**Request**.
Look through the records below for the line holding "turquoise book: 1 -> 3". Write it out exactly, with each following line through the line holding "blue cube: 6 -> 9".
[Data to examine — start]
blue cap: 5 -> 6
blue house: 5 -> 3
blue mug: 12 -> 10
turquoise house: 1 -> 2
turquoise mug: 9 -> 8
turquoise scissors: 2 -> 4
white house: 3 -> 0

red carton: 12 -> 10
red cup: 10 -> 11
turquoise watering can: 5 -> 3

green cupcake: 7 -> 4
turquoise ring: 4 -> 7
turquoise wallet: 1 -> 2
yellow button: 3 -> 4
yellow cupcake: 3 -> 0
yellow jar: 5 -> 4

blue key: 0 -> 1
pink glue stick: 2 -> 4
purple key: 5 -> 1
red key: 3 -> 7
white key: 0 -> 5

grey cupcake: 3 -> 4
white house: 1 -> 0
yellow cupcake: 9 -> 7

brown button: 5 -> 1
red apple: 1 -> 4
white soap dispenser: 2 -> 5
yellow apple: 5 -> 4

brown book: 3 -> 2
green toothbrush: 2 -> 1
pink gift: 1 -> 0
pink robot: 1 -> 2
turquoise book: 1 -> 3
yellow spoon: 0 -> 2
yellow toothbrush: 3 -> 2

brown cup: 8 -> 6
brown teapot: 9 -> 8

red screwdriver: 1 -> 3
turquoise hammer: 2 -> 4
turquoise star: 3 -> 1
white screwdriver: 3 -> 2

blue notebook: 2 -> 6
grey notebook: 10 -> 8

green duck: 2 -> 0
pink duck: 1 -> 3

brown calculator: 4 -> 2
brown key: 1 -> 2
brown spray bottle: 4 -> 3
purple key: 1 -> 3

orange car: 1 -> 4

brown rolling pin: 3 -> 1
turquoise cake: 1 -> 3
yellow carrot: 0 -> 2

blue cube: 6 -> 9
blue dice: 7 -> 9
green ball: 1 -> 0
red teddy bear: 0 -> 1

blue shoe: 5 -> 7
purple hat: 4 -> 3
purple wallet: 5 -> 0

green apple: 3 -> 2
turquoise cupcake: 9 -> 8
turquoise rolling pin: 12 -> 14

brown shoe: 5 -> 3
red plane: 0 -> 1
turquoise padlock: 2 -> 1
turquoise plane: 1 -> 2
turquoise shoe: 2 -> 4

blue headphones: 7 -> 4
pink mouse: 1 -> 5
[Data to examine — finish]
**Response to the exercise**.
turquoise book: 1 -> 3
yellow spoon: 0 -> 2
yellow toothbrush: 3 -> 2

brown cup: 8 -> 6
brown teapot: 9 -> 8

red screwdriver: 1 -> 3
turquoise hammer: 2 -> 4
turquoise star: 3 -> 1
white screwdriver: 3 -> 2

blue notebook: 2 -> 6
grey notebook: 10 -> 8

green duck: 2 -> 0
pink duck: 1 -> 3

brown calculator: 4 -> 2
brown key: 1 -> 2
brown spray bottle: 4 -> 3
purple key: 1 -> 3

orange car: 1 -> 4

brown rolling pin: 3 -> 1
turquoise cake: 1 -> 3
yellow carrot: 0 -> 2

blue cube: 6 -> 9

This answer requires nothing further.